Object count comparisons:

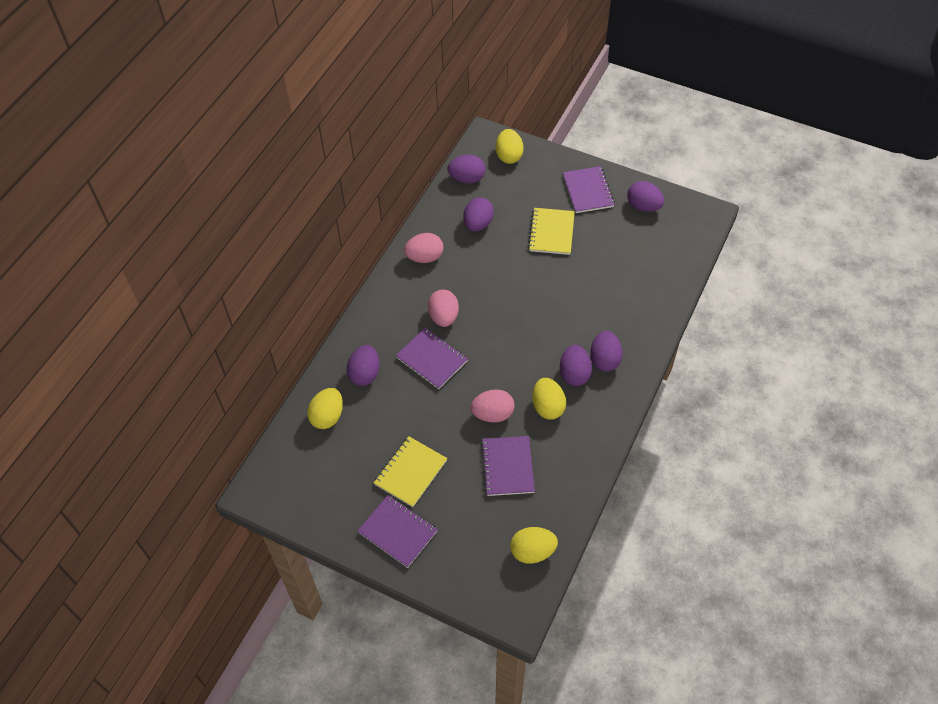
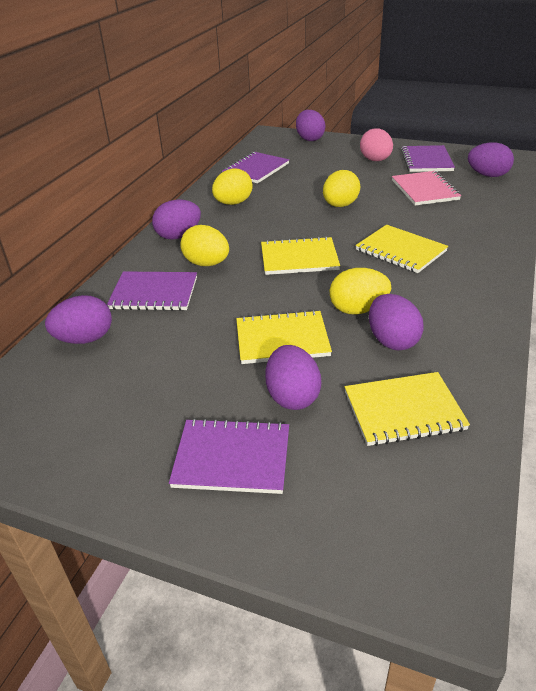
pink egg: [404,233,443,263] [428,289,459,327] [471,389,515,423] = 3 -> [360,129,393,161] = 1
pink notebook: none = 0 -> [392,171,461,206] = 1
yellow notebook: [374,436,447,507] [528,208,575,255] = 2 -> [236,310,332,364] [261,236,340,275] [345,372,470,446] [356,225,448,273] = 4

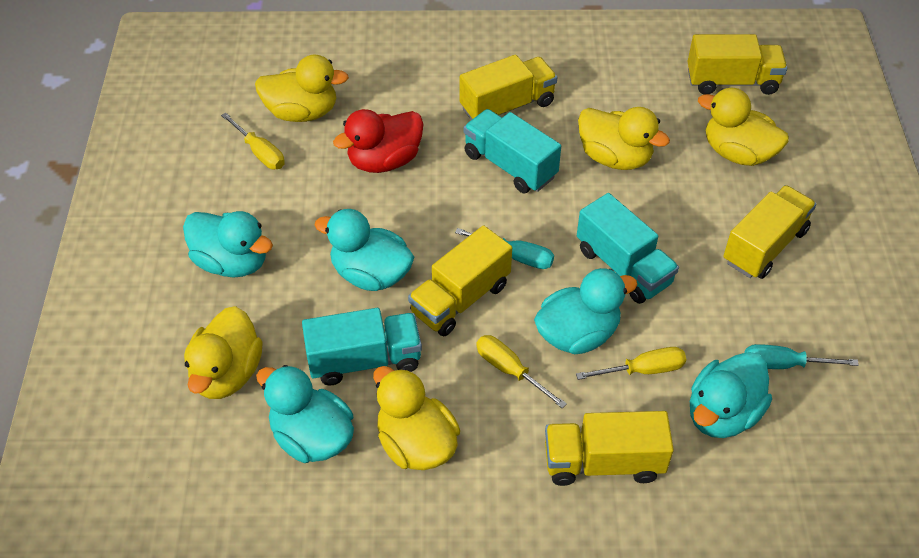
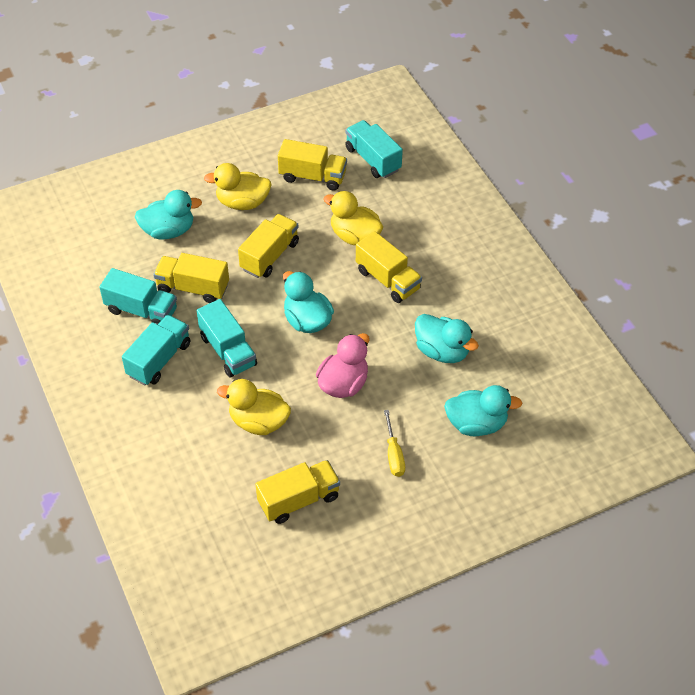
pink duck: none = 0 -> [316,333,370,398] = 1
red duck: [333,109,424,173] = 1 -> none = 0
turquoise duck: [183,211,273,278] [256,365,354,463] [314,209,414,291] [534,268,638,354] [690,352,772,438] = 5 -> [134,190,202,240] [283,271,334,333] [415,314,479,363] [444,385,522,436] = 4
turquoise screwdriver: [455,228,554,269] [744,344,859,369] = 2 -> none = 0
turquoise truck: [302,308,422,386] [464,109,561,193] [577,193,679,304] = 3 -> [99,268,177,325] [122,315,190,385] [196,299,257,378] [345,120,403,178] = 4
yellow duck: [184,306,263,399] [255,54,349,122] [373,366,460,470] [578,107,670,170] [698,88,789,166] = 5 -> [204,163,272,210] [217,379,291,435] [324,191,383,245] = 3
yellow screwdriver: [221,113,285,169] [476,335,567,408] [576,347,686,380] = 3 -> [384,410,405,477] = 1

What is required — Output the data exactly. Pictures don't belong in the result.

The answer —
pink egg: [404,233,443,263] [428,289,459,327] [471,389,515,423] = 3 -> [360,129,393,161] = 1
pink notebook: none = 0 -> [392,171,461,206] = 1
yellow notebook: [374,436,447,507] [528,208,575,255] = 2 -> [236,310,332,364] [261,236,340,275] [345,372,470,446] [356,225,448,273] = 4

pink duck: none = 0 -> [316,333,370,398] = 1
red duck: [333,109,424,173] = 1 -> none = 0
turquoise duck: [183,211,273,278] [256,365,354,463] [314,209,414,291] [534,268,638,354] [690,352,772,438] = 5 -> [134,190,202,240] [283,271,334,333] [415,314,479,363] [444,385,522,436] = 4
turquoise screwdriver: [455,228,554,269] [744,344,859,369] = 2 -> none = 0
turquoise truck: [302,308,422,386] [464,109,561,193] [577,193,679,304] = 3 -> [99,268,177,325] [122,315,190,385] [196,299,257,378] [345,120,403,178] = 4
yellow duck: [184,306,263,399] [255,54,349,122] [373,366,460,470] [578,107,670,170] [698,88,789,166] = 5 -> [204,163,272,210] [217,379,291,435] [324,191,383,245] = 3
yellow screwdriver: [221,113,285,169] [476,335,567,408] [576,347,686,380] = 3 -> [384,410,405,477] = 1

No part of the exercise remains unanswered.